Records for the task:
* * * * * * *

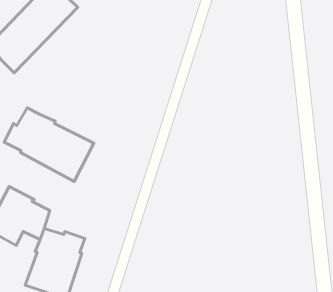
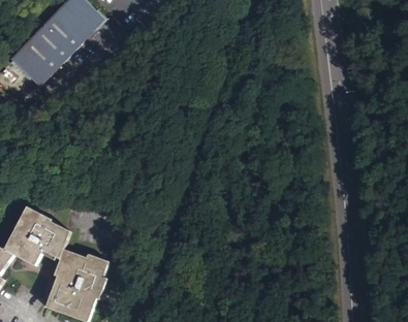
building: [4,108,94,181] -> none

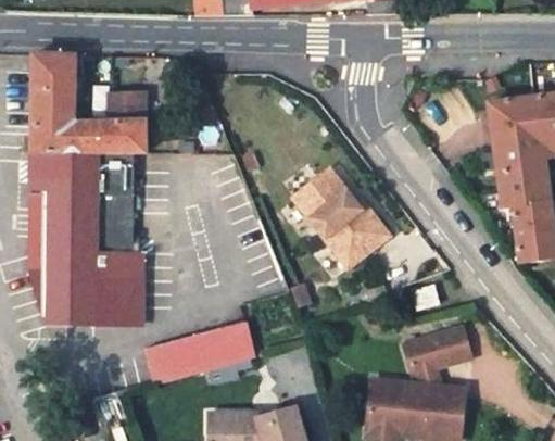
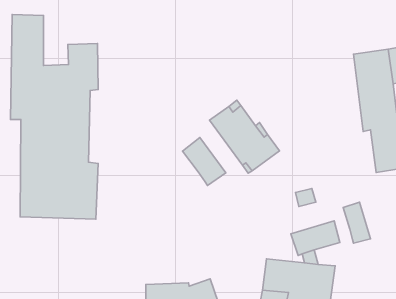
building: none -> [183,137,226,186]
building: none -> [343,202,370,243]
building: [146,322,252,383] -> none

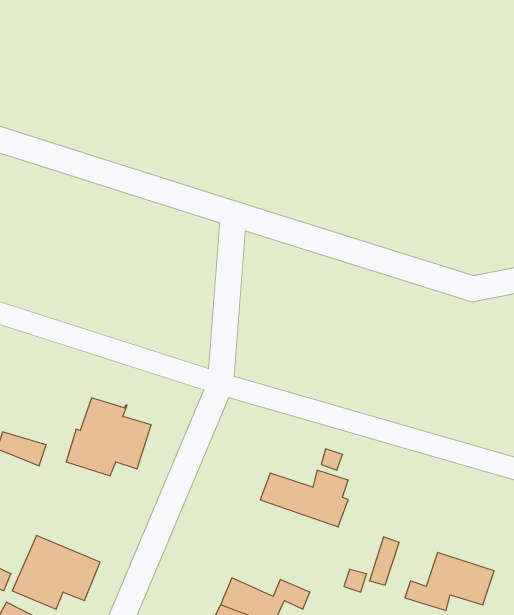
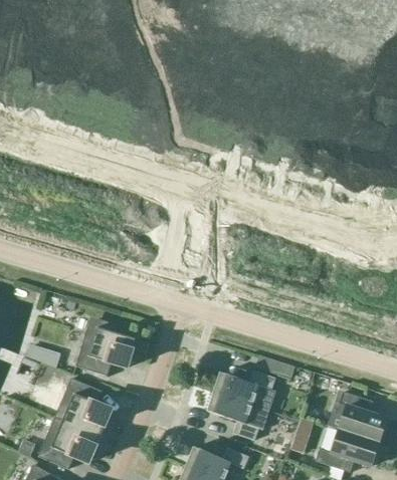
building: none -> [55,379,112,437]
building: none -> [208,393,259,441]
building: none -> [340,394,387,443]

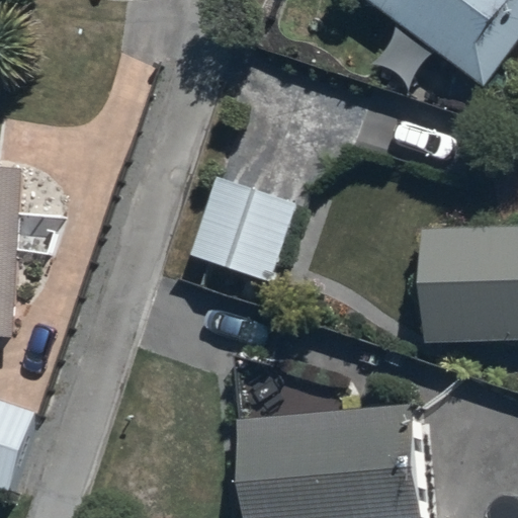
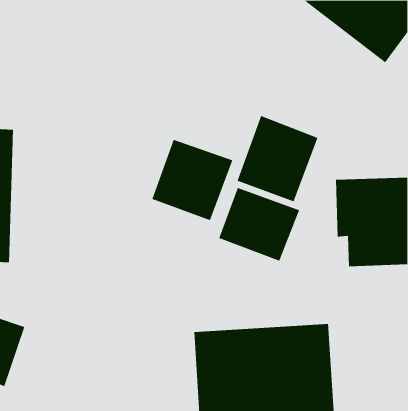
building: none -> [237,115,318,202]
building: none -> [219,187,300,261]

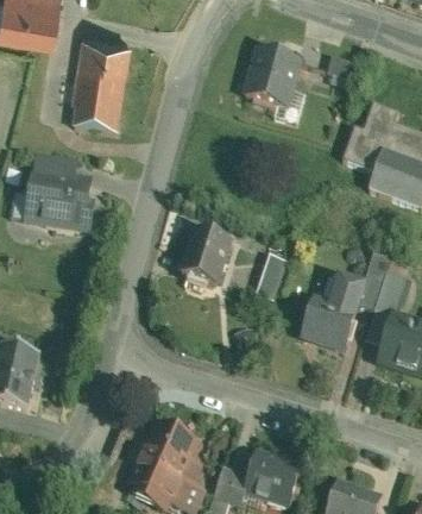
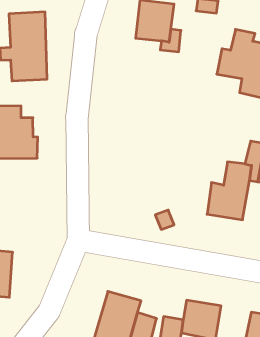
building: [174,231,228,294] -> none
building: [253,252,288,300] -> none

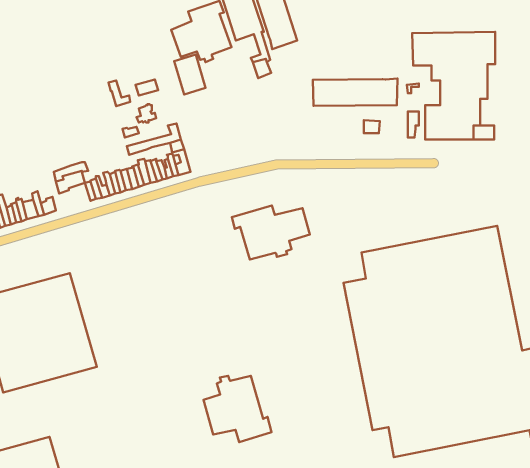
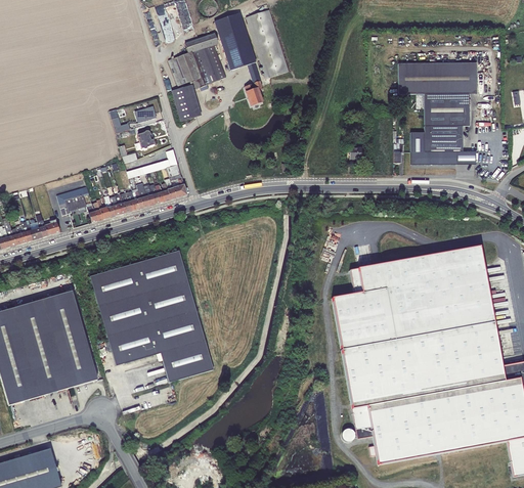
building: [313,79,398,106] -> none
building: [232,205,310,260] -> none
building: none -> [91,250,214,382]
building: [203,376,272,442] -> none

* * * * * * *

Task:
The reply must match the records exactly, apart from the pictures, which are left out.

Written response:
building: [4,108,94,181] -> none

building: none -> [183,137,226,186]
building: none -> [343,202,370,243]
building: [146,322,252,383] -> none

building: none -> [55,379,112,437]
building: none -> [208,393,259,441]
building: none -> [340,394,387,443]

building: none -> [237,115,318,202]
building: none -> [219,187,300,261]

building: [174,231,228,294] -> none
building: [253,252,288,300] -> none

building: [313,79,398,106] -> none
building: [232,205,310,260] -> none
building: none -> [91,250,214,382]
building: [203,376,272,442] -> none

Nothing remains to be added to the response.